» WHAT IS EXPECTED
Output the complete listing exactly, please, and keep the pictures out of it.

» MATERIALS PROVIDED

========

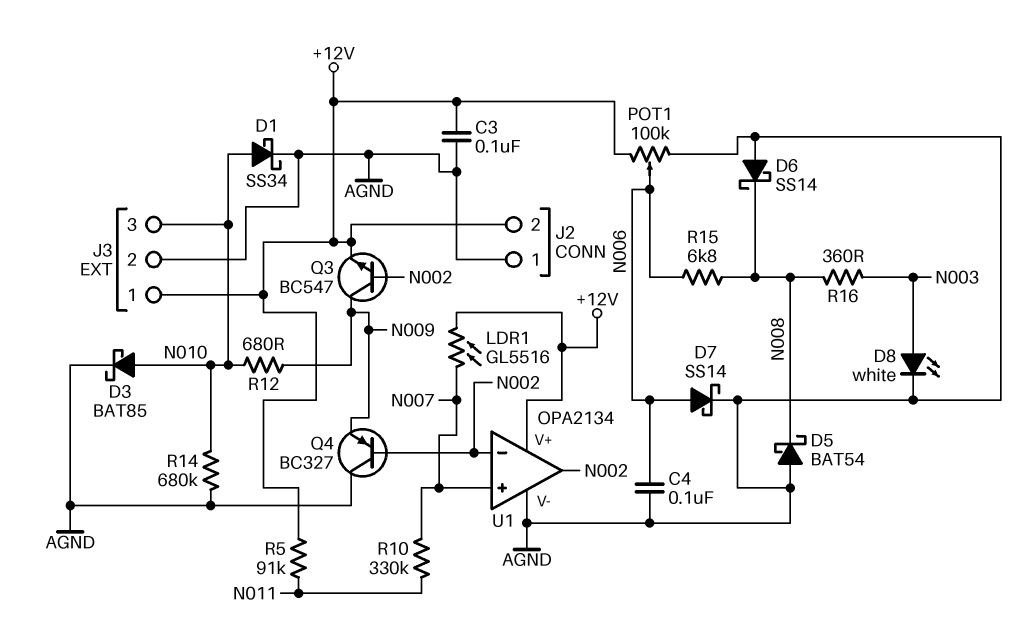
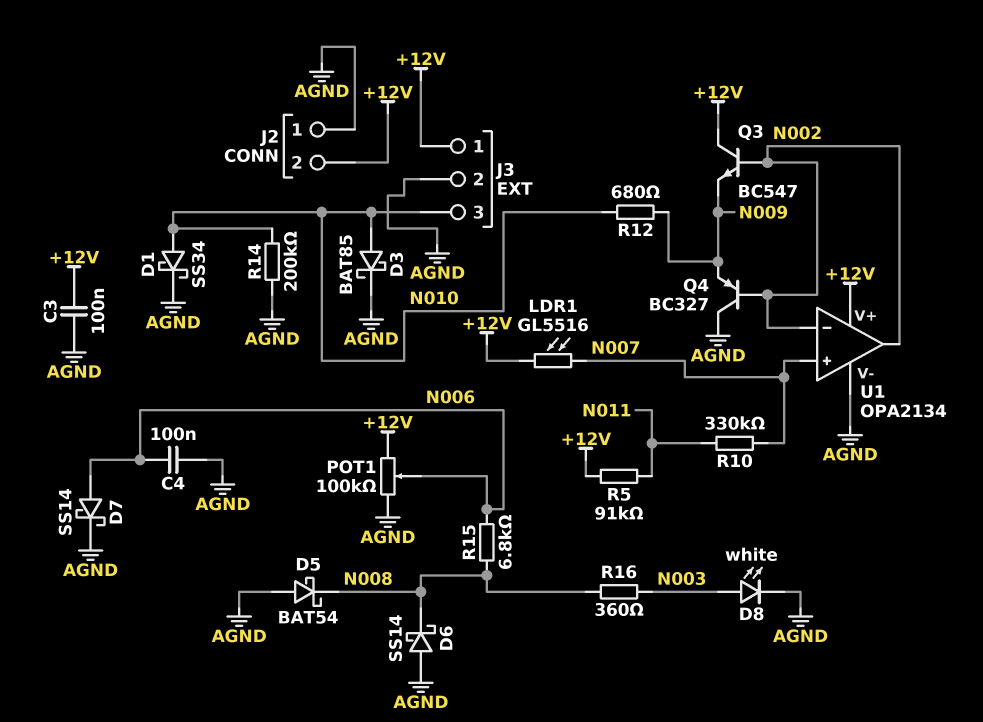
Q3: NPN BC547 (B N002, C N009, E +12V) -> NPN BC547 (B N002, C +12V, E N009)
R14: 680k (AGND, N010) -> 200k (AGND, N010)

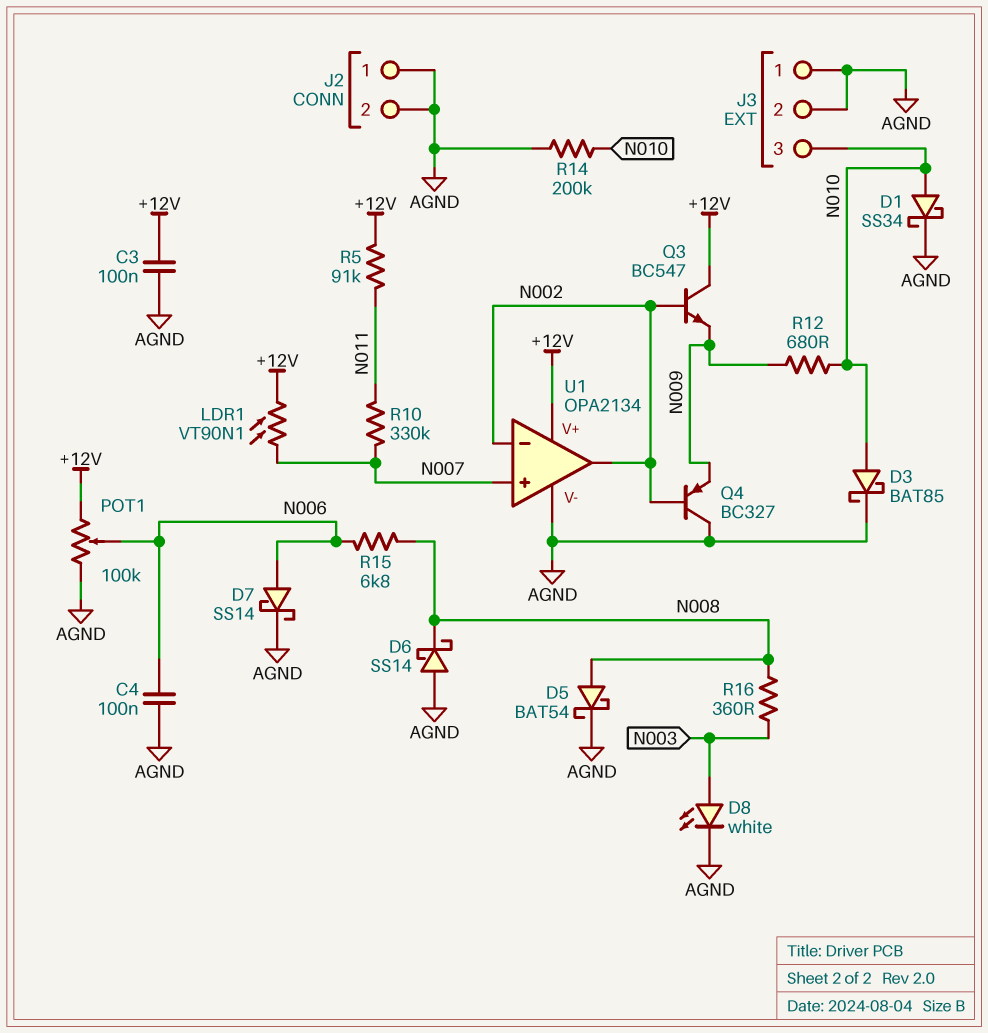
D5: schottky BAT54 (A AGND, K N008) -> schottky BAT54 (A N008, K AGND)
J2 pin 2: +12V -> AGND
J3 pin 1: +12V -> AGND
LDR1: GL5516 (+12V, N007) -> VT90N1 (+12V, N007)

========

» EXERCISE RESPONSE
Q3: NPN BC547 (B N002, C N009, E +12V) -> NPN BC547 (B N002, C +12V, E N009)
R14: 680k (AGND, N010) -> 200k (AGND, N010)

D5: schottky BAT54 (A AGND, K N008) -> schottky BAT54 (A N008, K AGND)
J2 pin 2: +12V -> AGND
J3 pin 1: +12V -> AGND
LDR1: GL5516 (+12V, N007) -> VT90N1 (+12V, N007)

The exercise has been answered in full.